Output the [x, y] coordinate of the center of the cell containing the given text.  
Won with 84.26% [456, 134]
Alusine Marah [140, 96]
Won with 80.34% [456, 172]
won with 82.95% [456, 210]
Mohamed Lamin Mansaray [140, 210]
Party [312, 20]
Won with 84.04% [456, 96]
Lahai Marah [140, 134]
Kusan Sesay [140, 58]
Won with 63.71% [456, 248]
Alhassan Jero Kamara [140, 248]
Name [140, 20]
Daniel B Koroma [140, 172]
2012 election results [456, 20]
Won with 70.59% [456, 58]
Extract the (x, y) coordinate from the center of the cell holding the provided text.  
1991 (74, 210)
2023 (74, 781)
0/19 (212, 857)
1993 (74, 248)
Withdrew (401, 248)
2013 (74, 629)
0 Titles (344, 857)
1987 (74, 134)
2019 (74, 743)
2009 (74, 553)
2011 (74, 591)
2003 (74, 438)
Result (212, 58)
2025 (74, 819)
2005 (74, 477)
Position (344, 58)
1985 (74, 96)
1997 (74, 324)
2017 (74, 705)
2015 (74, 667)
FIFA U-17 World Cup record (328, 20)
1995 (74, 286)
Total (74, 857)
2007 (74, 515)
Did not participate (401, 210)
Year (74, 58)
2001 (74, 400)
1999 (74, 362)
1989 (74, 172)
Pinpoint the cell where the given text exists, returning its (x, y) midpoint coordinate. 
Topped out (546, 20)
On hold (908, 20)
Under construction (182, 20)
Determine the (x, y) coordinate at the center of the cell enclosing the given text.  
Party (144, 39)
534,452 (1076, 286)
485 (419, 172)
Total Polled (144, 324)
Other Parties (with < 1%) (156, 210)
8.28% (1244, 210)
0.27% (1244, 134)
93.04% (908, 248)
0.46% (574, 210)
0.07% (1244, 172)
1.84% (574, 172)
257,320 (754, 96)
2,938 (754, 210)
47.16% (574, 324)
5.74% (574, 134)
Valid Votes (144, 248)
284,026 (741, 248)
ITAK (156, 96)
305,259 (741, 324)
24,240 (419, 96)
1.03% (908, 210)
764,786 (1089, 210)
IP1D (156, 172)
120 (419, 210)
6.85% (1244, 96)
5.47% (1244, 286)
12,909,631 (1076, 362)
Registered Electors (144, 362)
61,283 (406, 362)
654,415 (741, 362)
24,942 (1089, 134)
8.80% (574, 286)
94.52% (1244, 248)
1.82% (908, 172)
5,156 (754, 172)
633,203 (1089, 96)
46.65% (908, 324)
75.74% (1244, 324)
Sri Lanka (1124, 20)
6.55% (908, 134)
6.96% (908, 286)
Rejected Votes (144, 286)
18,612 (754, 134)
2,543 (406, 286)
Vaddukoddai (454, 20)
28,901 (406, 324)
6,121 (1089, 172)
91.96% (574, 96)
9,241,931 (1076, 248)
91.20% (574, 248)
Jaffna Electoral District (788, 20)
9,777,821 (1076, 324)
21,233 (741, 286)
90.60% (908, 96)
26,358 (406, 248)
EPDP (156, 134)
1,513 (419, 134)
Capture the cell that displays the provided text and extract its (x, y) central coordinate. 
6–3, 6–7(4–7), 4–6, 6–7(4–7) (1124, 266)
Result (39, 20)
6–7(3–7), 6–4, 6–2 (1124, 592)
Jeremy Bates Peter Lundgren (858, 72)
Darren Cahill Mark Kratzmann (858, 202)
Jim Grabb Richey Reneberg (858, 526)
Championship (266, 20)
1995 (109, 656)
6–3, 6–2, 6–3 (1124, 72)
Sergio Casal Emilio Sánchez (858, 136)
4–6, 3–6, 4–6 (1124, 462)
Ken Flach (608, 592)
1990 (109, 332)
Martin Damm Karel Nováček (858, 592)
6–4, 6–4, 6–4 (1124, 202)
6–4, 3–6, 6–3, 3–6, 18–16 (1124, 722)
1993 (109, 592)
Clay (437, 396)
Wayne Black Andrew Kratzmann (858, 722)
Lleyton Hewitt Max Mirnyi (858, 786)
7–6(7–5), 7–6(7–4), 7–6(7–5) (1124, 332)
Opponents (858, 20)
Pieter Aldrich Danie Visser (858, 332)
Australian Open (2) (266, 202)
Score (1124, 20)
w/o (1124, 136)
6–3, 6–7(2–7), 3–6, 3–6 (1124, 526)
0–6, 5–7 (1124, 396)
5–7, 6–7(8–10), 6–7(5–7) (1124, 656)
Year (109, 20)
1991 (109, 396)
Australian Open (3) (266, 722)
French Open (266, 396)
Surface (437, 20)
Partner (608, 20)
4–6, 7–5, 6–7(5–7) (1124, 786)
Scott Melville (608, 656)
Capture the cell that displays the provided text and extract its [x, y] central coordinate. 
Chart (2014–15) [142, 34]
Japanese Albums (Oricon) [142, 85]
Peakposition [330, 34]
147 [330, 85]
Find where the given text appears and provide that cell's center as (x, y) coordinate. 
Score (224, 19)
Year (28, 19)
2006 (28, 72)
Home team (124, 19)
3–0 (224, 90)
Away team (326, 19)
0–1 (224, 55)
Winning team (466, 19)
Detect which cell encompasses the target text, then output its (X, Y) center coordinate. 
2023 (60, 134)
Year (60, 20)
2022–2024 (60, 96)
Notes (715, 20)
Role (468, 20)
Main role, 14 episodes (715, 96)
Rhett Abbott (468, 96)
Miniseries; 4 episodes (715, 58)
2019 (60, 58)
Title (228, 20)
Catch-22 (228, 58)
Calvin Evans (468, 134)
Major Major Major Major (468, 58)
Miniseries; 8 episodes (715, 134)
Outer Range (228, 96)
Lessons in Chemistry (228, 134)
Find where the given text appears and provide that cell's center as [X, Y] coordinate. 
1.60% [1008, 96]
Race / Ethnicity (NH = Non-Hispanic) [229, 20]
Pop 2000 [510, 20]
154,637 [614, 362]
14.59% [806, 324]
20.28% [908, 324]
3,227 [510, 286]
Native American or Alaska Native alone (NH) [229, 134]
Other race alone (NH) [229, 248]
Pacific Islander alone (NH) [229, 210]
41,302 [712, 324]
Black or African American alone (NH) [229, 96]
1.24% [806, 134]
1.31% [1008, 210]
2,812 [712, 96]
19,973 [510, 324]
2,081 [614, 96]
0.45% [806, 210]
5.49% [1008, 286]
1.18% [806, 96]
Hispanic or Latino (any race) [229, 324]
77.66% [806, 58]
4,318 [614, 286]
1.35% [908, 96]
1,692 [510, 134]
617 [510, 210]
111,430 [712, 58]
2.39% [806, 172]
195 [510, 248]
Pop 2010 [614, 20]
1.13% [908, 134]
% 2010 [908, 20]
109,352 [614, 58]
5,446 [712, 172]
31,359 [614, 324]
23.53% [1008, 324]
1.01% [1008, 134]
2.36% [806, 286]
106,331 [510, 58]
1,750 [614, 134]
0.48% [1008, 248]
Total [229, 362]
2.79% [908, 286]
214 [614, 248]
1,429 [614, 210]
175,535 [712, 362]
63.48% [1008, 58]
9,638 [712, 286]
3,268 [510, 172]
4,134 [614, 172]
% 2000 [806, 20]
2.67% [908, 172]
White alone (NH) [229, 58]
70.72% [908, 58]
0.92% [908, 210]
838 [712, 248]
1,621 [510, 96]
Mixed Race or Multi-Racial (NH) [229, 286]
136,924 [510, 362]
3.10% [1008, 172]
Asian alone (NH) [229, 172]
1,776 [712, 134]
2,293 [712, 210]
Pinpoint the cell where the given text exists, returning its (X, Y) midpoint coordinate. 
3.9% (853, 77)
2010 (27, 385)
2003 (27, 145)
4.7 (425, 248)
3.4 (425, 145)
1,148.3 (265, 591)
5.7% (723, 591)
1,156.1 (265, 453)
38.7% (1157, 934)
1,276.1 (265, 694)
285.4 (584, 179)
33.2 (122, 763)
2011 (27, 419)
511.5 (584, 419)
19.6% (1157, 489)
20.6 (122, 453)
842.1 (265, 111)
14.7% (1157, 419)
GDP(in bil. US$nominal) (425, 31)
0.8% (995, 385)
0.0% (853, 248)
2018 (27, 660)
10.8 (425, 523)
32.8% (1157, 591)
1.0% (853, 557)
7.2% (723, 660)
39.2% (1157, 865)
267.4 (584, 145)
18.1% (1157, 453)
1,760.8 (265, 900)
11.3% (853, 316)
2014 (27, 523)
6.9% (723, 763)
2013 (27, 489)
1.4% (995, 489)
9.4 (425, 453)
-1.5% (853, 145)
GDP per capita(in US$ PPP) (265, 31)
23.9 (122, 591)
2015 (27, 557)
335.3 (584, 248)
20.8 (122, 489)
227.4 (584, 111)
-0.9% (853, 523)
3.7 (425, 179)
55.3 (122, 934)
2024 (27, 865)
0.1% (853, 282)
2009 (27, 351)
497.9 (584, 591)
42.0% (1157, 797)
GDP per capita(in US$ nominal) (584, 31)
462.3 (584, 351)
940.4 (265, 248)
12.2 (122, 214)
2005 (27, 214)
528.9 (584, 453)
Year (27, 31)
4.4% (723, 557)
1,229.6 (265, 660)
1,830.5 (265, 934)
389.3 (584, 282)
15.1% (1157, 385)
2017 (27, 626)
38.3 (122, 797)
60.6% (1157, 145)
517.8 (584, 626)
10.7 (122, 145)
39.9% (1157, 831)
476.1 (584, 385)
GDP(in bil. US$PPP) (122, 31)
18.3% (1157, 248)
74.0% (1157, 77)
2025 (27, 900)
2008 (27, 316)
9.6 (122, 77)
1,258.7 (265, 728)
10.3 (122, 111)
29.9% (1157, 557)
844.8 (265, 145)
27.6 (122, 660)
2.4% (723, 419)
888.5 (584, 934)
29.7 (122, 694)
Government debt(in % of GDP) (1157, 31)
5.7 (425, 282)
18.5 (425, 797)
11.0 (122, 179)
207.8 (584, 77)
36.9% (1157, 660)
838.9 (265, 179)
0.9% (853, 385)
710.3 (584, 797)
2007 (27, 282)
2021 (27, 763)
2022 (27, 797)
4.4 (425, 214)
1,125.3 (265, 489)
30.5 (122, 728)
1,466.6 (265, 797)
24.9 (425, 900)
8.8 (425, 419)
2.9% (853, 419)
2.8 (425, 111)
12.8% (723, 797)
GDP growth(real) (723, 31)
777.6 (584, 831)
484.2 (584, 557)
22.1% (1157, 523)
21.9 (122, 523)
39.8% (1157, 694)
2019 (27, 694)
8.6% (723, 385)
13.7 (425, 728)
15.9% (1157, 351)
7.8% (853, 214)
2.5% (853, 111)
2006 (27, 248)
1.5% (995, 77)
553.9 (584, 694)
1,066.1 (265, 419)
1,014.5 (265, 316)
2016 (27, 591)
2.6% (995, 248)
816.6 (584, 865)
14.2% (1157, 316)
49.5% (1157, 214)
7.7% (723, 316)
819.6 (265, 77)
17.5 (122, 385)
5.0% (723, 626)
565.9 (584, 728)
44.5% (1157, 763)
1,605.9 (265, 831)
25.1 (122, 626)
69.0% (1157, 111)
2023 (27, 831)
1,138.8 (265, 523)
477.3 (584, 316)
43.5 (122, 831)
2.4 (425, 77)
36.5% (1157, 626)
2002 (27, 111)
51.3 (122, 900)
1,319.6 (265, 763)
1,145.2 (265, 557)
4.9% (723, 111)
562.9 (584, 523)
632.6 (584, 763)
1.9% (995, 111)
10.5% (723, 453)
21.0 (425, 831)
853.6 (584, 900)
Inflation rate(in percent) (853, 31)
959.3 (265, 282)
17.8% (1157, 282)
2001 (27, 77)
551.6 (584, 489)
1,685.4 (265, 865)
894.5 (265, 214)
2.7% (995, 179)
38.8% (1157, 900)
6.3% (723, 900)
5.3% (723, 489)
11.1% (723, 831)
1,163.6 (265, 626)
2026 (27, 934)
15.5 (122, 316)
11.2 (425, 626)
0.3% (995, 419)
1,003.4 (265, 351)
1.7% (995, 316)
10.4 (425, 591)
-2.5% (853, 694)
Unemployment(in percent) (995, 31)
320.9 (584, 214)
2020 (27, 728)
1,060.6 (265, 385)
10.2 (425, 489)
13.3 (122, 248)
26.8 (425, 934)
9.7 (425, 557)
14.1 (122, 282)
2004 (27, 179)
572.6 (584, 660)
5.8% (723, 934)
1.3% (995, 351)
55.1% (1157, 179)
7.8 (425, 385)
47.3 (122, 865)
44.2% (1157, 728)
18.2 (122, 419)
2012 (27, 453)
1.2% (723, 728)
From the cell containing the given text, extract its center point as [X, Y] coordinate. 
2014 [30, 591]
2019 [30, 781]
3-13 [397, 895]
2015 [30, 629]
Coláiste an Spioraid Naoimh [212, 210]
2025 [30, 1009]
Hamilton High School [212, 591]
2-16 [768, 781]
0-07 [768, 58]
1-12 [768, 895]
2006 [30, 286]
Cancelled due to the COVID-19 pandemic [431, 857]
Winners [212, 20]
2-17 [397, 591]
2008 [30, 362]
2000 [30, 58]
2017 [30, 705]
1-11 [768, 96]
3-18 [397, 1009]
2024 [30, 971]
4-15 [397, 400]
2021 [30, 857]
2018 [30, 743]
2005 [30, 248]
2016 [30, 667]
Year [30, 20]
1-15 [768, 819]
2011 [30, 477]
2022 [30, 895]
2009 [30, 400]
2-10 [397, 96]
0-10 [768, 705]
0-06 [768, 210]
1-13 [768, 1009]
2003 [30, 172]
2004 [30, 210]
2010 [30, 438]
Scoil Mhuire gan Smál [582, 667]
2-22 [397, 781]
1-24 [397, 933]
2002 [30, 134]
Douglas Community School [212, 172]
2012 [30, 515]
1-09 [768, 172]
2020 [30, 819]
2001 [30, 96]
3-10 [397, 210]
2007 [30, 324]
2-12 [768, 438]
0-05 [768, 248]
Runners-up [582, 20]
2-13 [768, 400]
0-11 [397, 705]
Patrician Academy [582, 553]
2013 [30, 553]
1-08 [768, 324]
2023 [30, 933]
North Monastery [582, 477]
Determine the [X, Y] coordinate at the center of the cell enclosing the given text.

********

■ **WHAT YOU WILL DO**: Write out the rows word for word, starting with the first line and going on through the line that contains "Won with 63.71% [456, 248]", including that line.

■ **EXERCISE SOLUTION**:
Output the [x, y] coordinate of the center of the cell containing the given text.  
Won with 84.26% [456, 134]
Alusine Marah [140, 96]
Won with 80.34% [456, 172]
won with 82.95% [456, 210]
Mohamed Lamin Mansaray [140, 210]
Party [312, 20]
Won with 84.04% [456, 96]
Lahai Marah [140, 134]
Kusan Sesay [140, 58]
Won with 63.71% [456, 248]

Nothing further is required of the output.